**** Entries shown
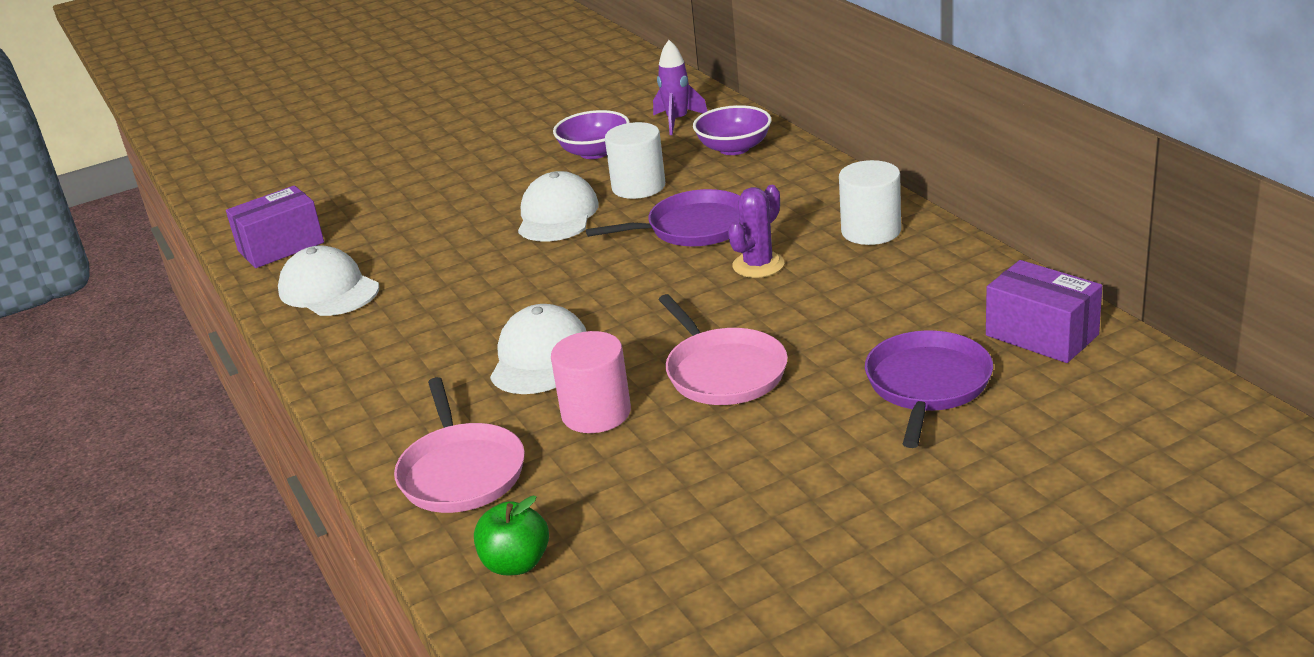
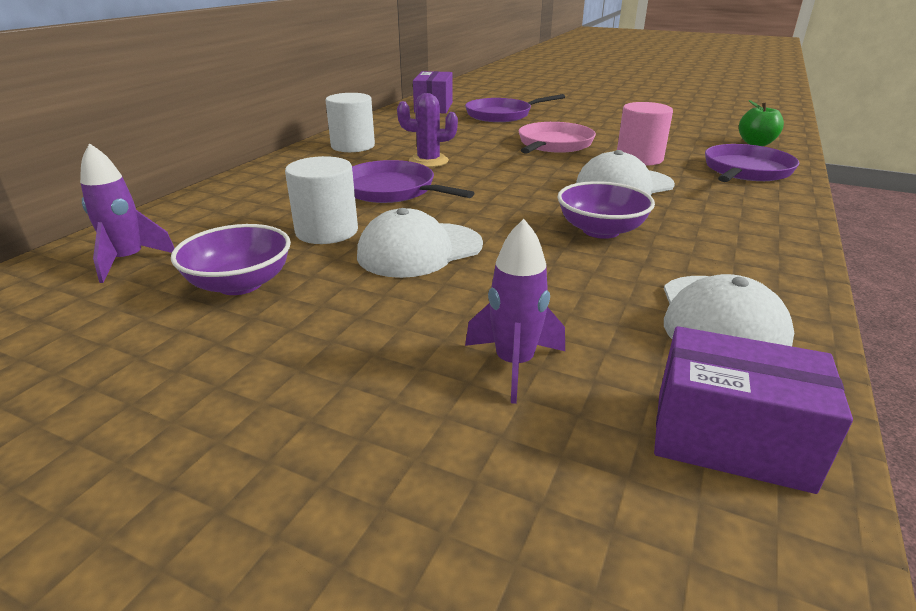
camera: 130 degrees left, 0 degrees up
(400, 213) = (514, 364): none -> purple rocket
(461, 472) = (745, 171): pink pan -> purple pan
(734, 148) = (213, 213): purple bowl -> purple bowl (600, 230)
********
**** Entries shown
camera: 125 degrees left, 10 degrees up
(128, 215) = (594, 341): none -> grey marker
********
**Work instructions**
Where the listing above has a line with "(461, 472) = (745, 171): pink", start there, and output every line exactly through the line with "(734, 148) = (213, 213): purple", which is also included.

**Response to this exercise**
(461, 472) = (745, 171): pink pan -> purple pan
(734, 148) = (213, 213): purple bowl -> purple bowl (600, 230)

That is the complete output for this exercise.